STORED DATA Start Marker
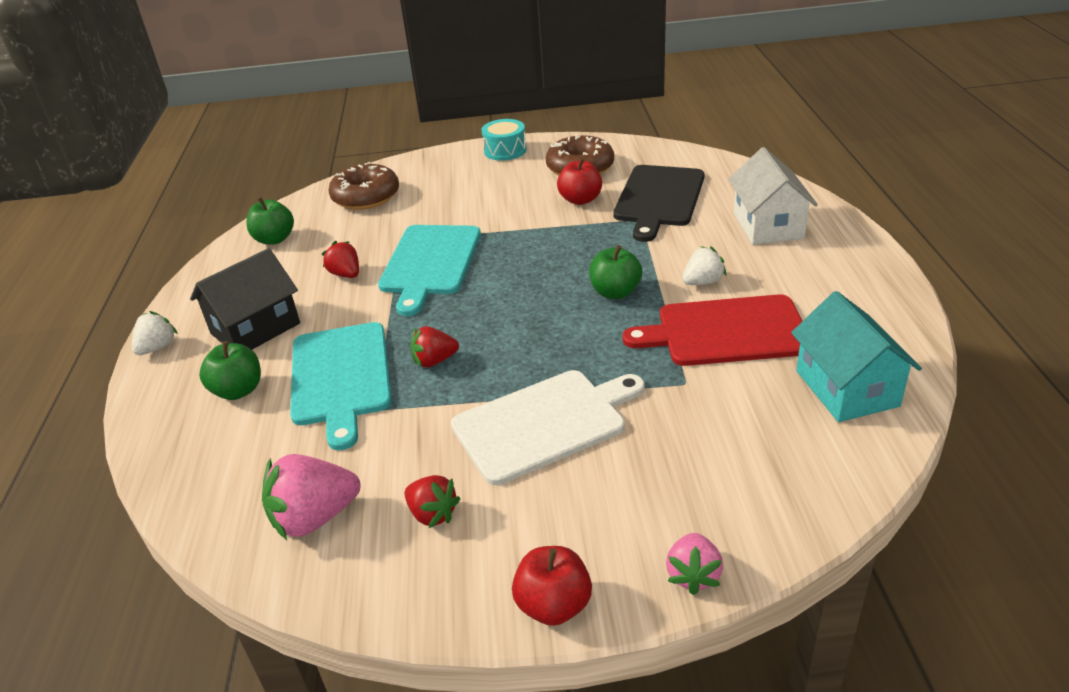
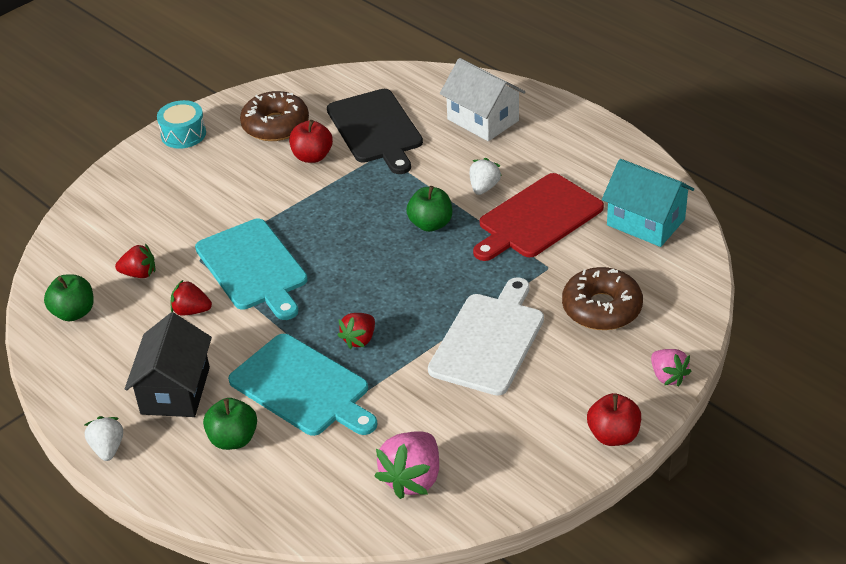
camera: 40 degrees left, 5 degrees up
(366, 197) = (107, 235): brown donut -> brown donut (601, 308)
(432, 514) = (485, 432): red strawberry -> red strawberry (139, 274)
STORED DATA End Marker
▸ **WHAT YOU NEED TO DO**
Return every line shown above without changing a word, and skip the pictures.

▸ **SOLUTION FOR THIS PROBLEM**
camera: 40 degrees left, 5 degrees up
(366, 197) = (107, 235): brown donut -> brown donut (601, 308)
(432, 514) = (485, 432): red strawberry -> red strawberry (139, 274)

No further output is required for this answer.